==== Information given

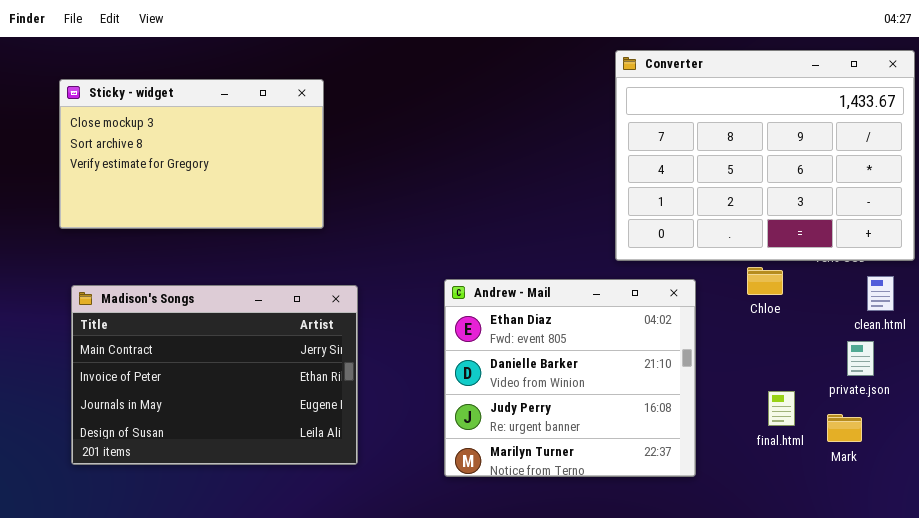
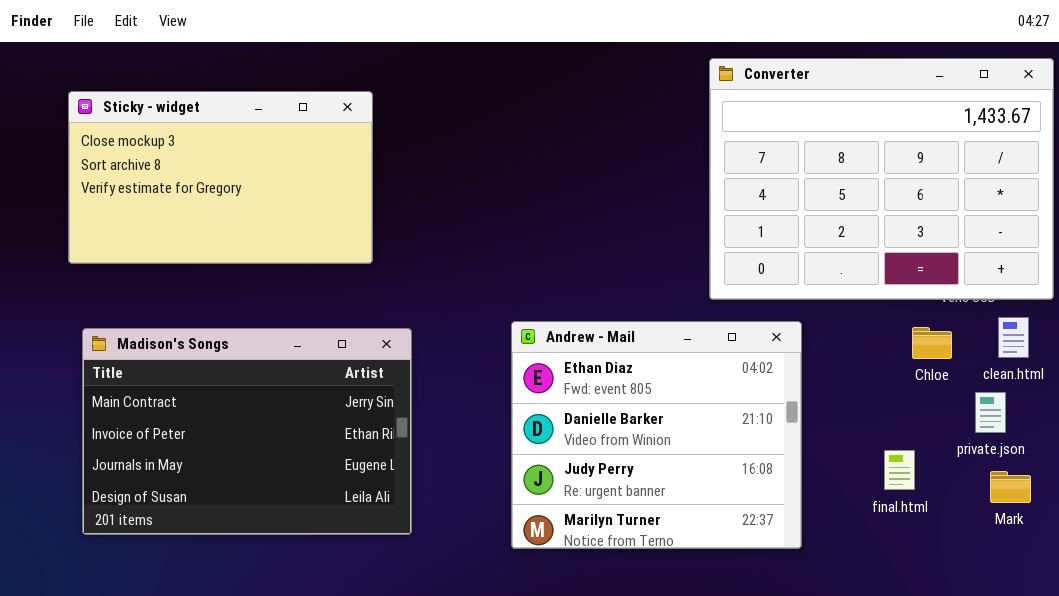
Chloe: [747,267,783,295] -> [912,327,952,359], moved
Mark: [827,414,862,442] -> [990,471,1031,503], moved

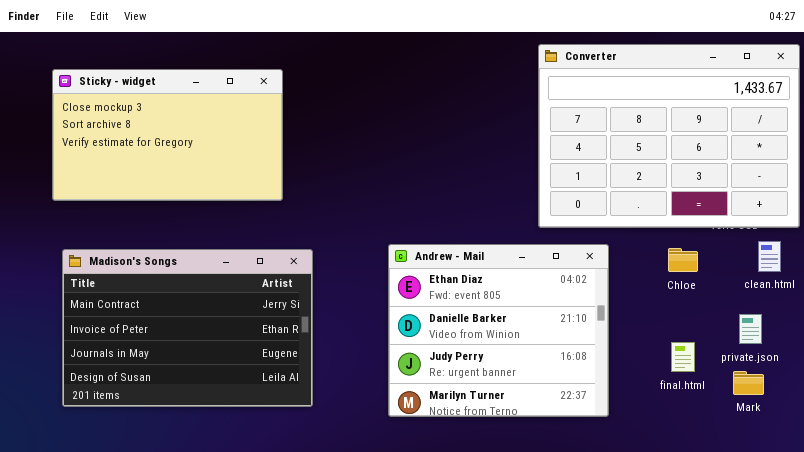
Chloe: [912,327,952,359] -> [668,248,698,272], moved
private.json: [975,392,1006,433] -> [739,314,762,344], moved
Mark: [990,471,1031,503] -> [733,371,764,395], moved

========

=== Task item ===
Reproduce exactly the line that contains "Chloe: [912,327,952,359] ->" together with each line after it to the end of the entries; include no other lines.

=== Task solution ===
Chloe: [912,327,952,359] -> [668,248,698,272], moved
private.json: [975,392,1006,433] -> [739,314,762,344], moved
Mark: [990,471,1031,503] -> [733,371,764,395], moved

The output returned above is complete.